* _WHAT TO WORK ON_: Using the records that follow, tally the lines containing the word "plus" and state only the count.

* _THE INPUT_:

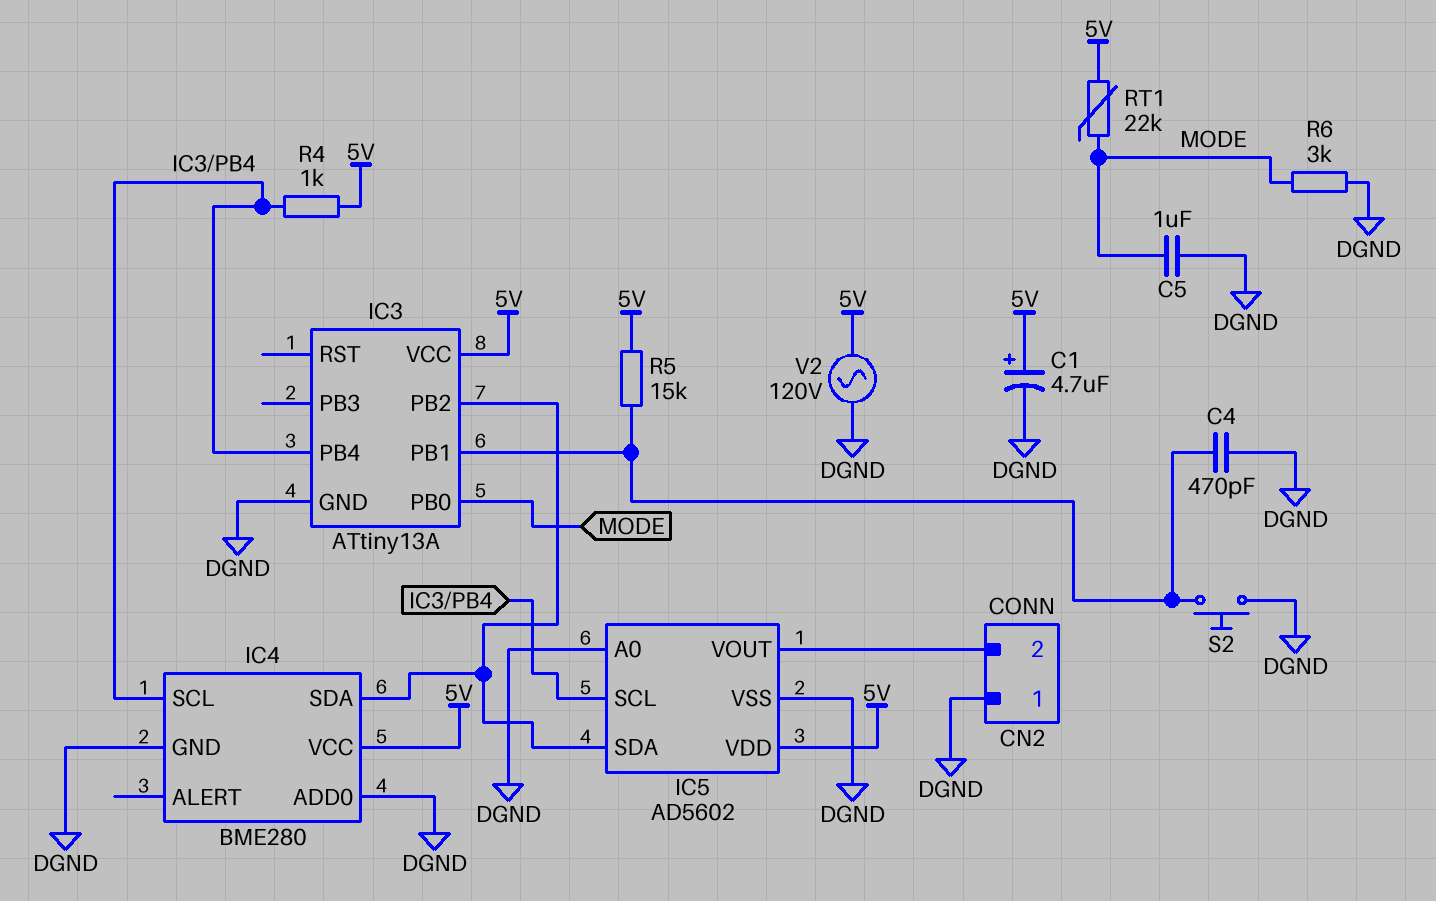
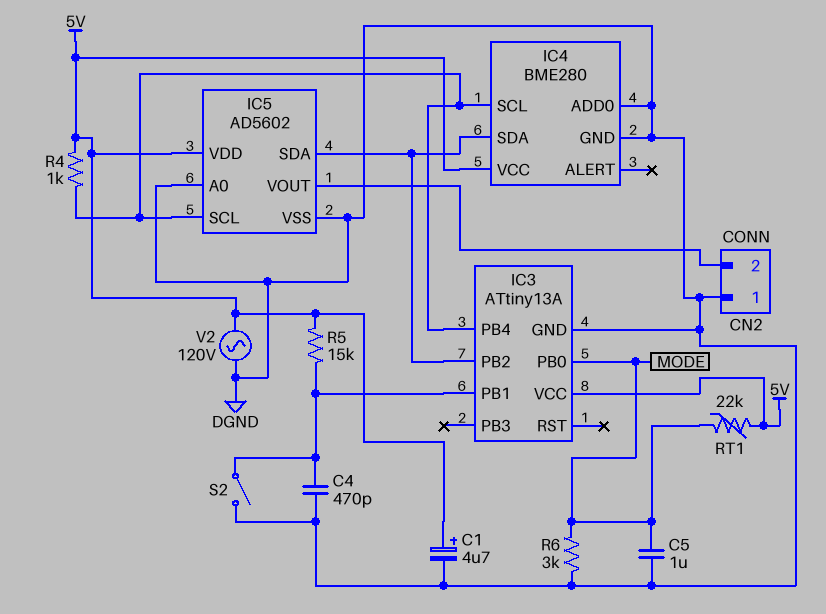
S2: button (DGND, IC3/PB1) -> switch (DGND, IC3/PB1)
* * *
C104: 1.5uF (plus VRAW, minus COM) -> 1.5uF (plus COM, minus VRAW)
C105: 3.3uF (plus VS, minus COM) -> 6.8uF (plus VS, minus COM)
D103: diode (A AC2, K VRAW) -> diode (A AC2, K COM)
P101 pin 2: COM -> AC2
==
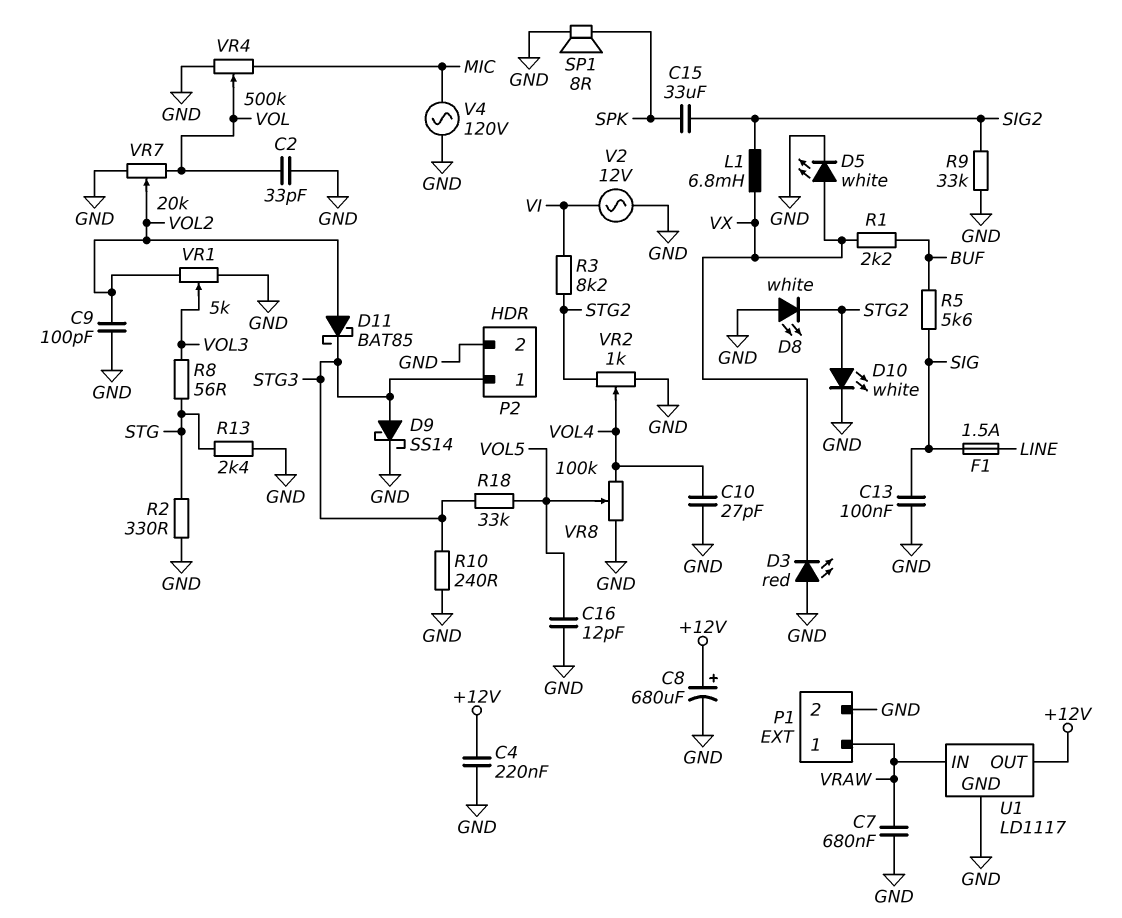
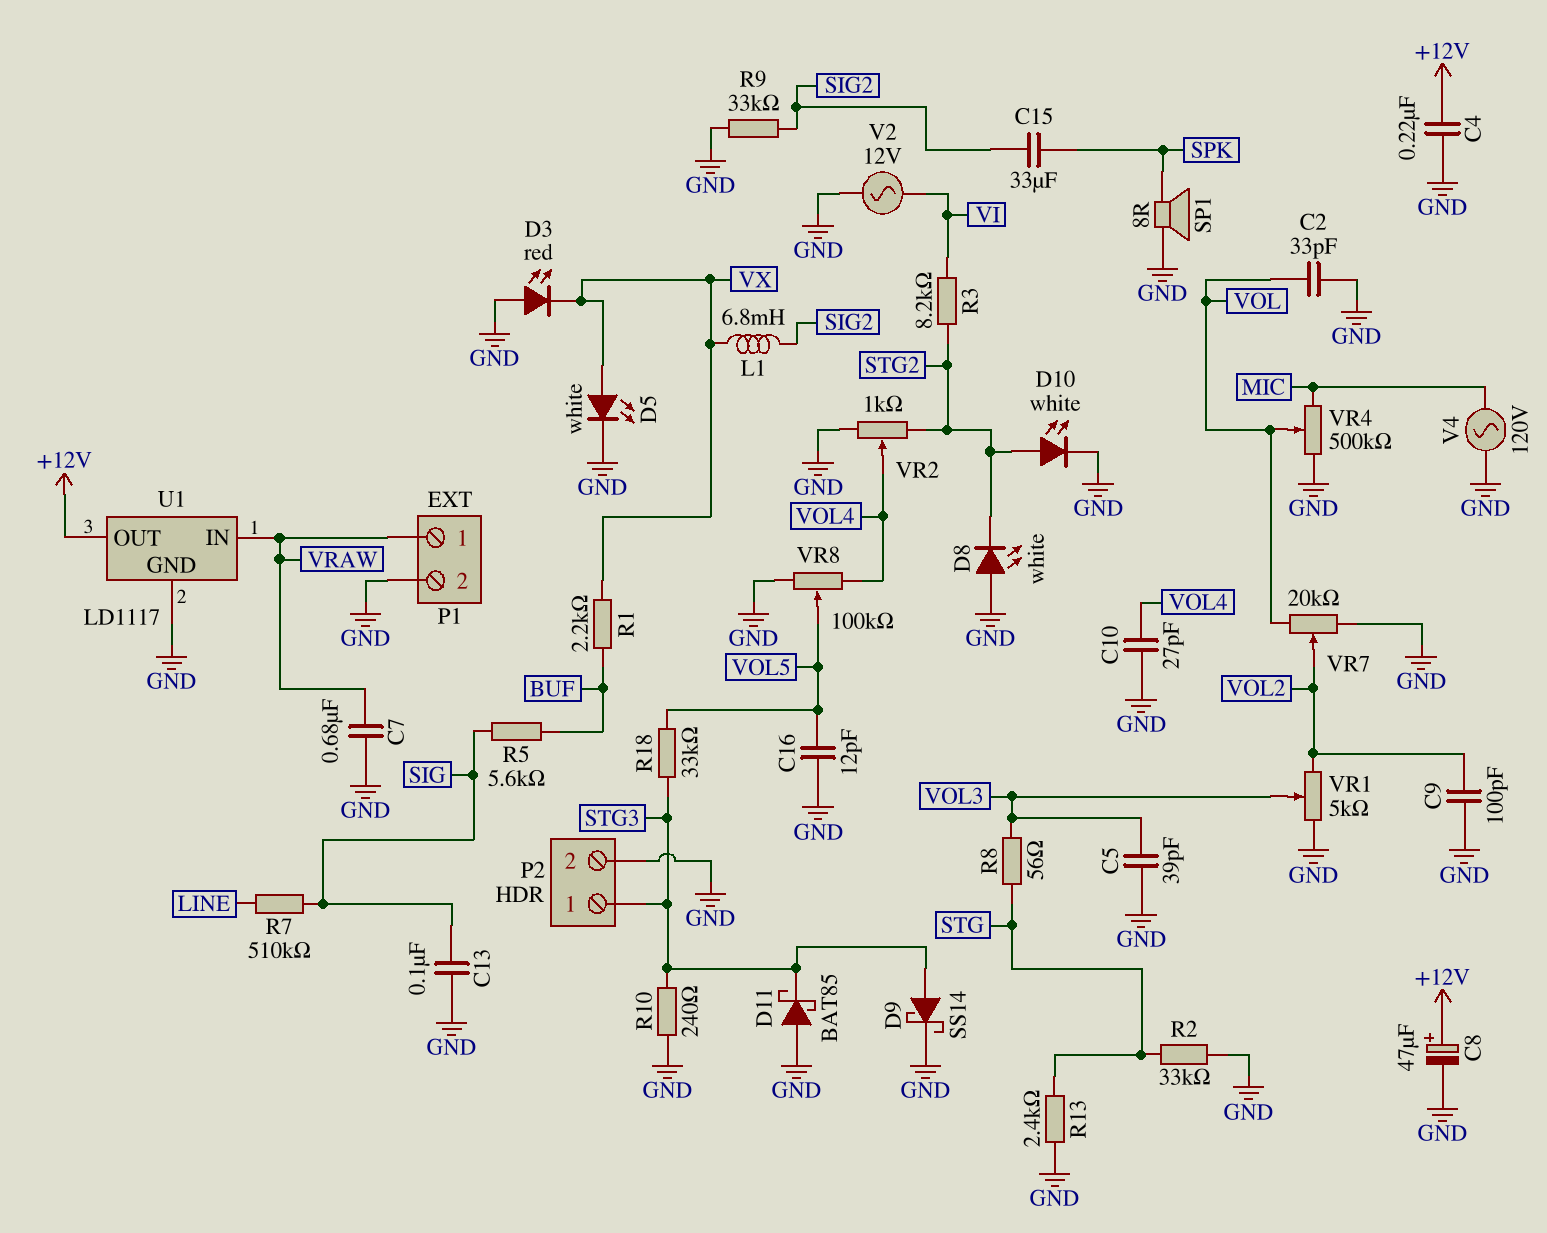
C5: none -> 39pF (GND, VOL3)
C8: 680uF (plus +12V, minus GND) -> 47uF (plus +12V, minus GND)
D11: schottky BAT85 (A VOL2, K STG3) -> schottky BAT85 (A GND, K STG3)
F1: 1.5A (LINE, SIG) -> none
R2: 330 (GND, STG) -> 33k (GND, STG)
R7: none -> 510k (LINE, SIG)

* _WRITTEN RESPONSE_: 3